Task brief:
Reproduce every entry below exactly, minus the pictures.
───── Dataset records ─────
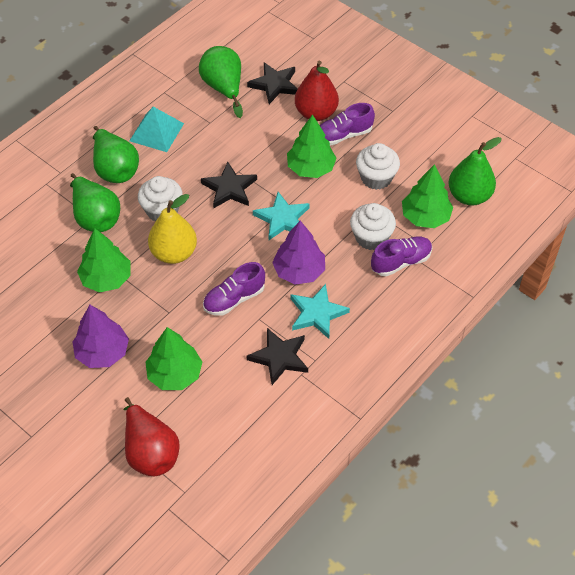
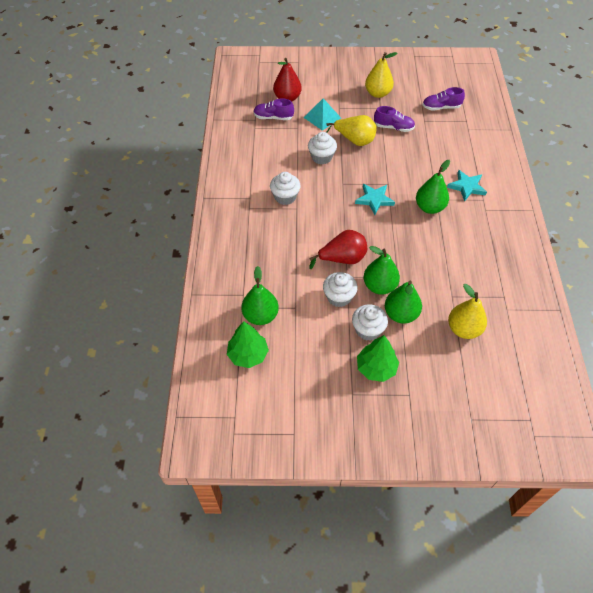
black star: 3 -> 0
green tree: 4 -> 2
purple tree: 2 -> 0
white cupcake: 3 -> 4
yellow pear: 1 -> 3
─────
Written reply:
black star: 3 -> 0
green tree: 4 -> 2
purple tree: 2 -> 0
white cupcake: 3 -> 4
yellow pear: 1 -> 3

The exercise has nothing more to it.